# [DIRECTIONS FOR THIS TASK]
Beginning with the line where "none -> pink plate C11 level 1" appears, set down each line exactly until the records below end, and omit the pictures.

# [GIVEN RECORDS]
[Start of Attachment]

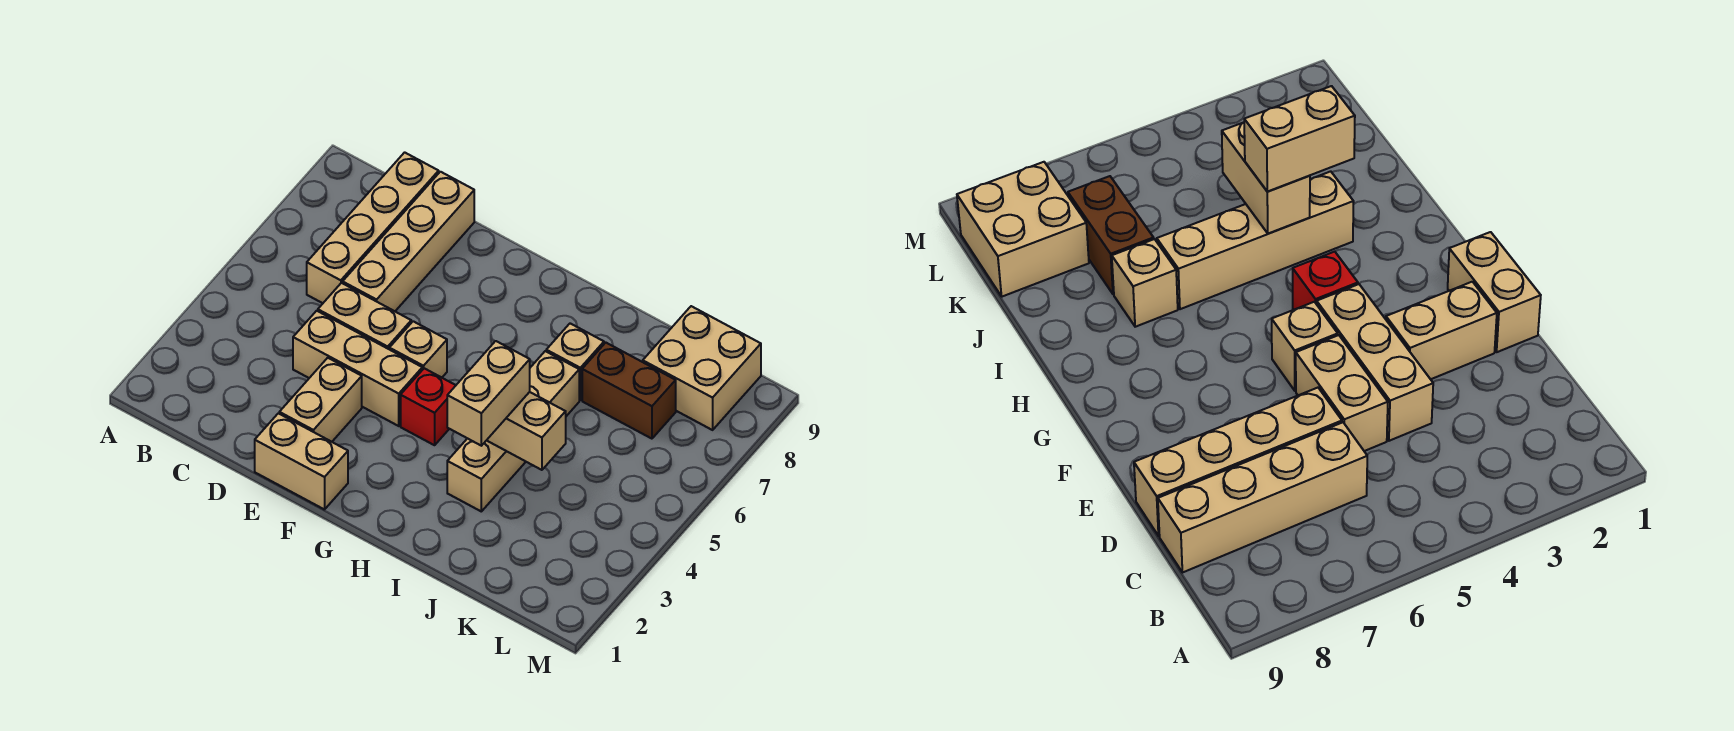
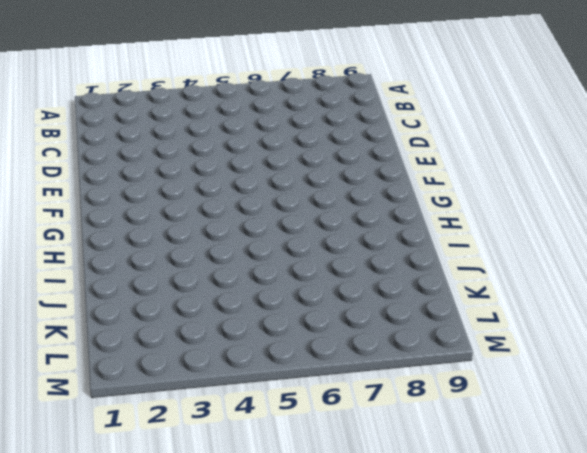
none -> tan brick C6:C9 level 1
none -> tan brick D4:F4 level 1
none -> tan brick D5:E5 level 1

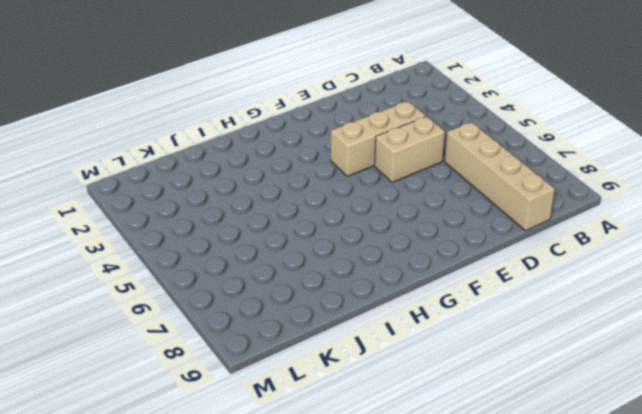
none -> tan brick D6:D9 level 1
none -> tan brick E1:F1 level 1
none -> tan brick E2:E3 level 1

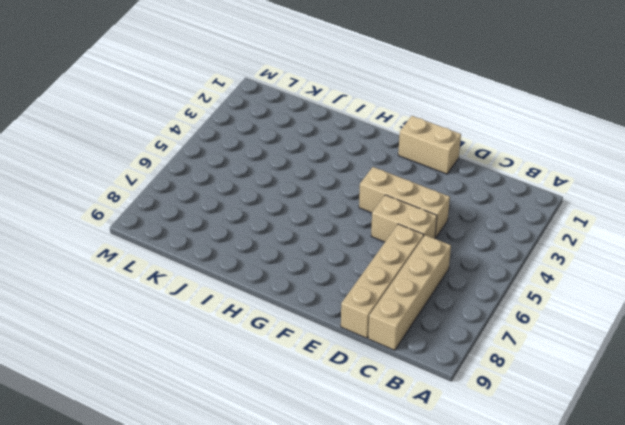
none -> tan brick E2:E3 level 1
none -> tan brick F5 level 1
none -> red brick G4 level 1

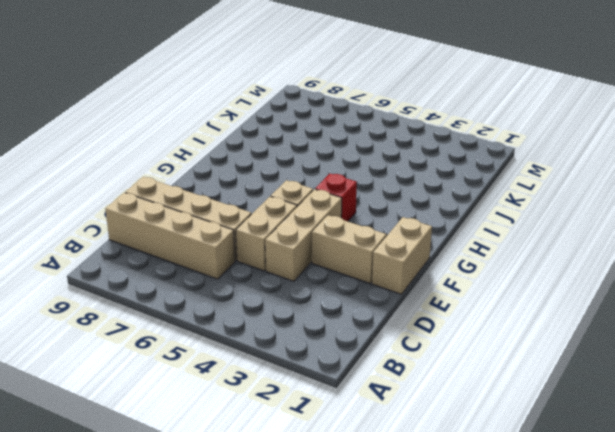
none -> tan brick I3:I6 level 1
none -> tan brick I7 level 1
none -> brown brick J7:K7 level 1

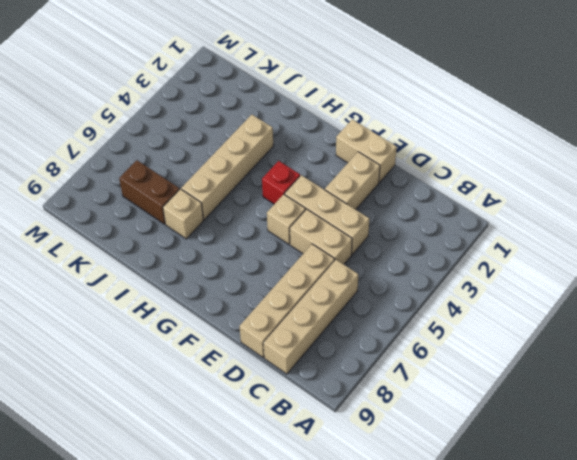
none -> tan brick K8:L9 level 1
none -> tan brick I4:J4 level 2
none -> tan brick I3:I4 level 3

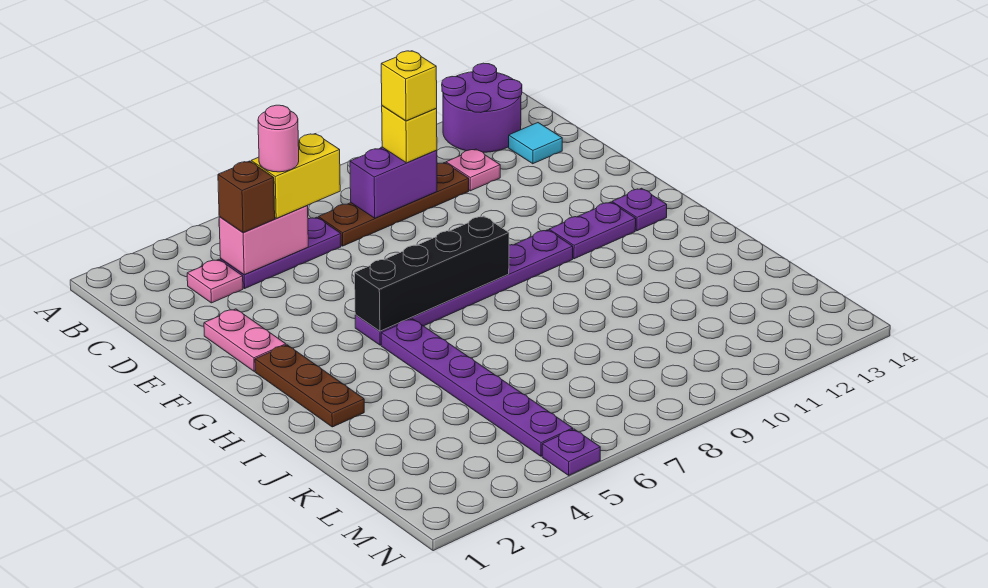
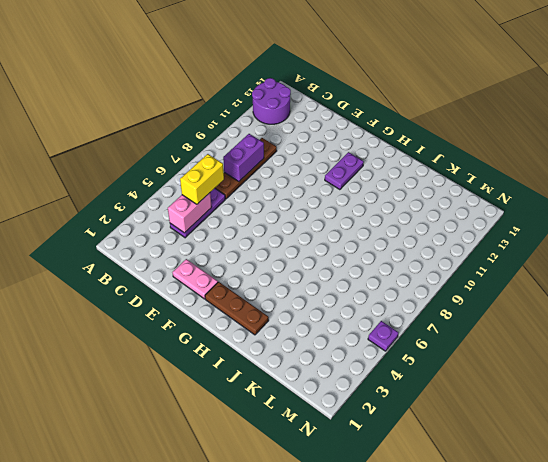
none -> pink plate C3 level 1
none -> pink plate C11 level 1
none -> cyan tile C13 level 1

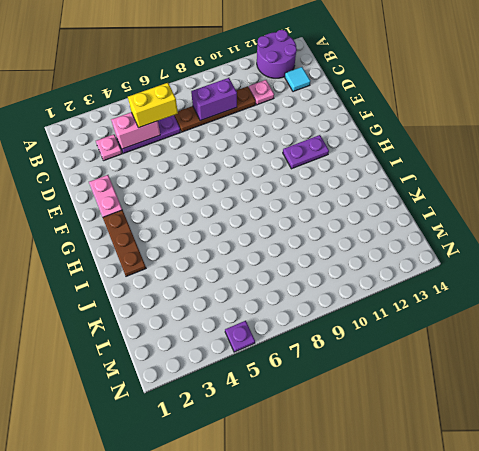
none -> purple plate G5:G10 level 1
none -> purple plate G13 level 1
none -> purple plate H5:M5 level 1

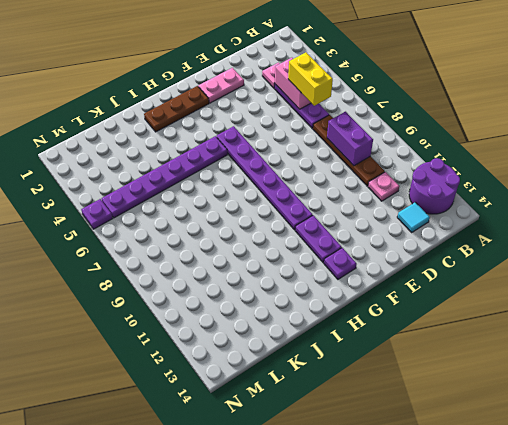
none -> black brick G5:G8 level 2
none -> brown brick C4 level 3
none -> yellow brick C9 level 3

[End of Attachment]

# [TASK OUTPUT]
none -> pink plate C11 level 1
none -> cyan tile C13 level 1

none -> purple plate G5:G10 level 1
none -> purple plate G13 level 1
none -> purple plate H5:M5 level 1

none -> black brick G5:G8 level 2
none -> brown brick C4 level 3
none -> yellow brick C9 level 3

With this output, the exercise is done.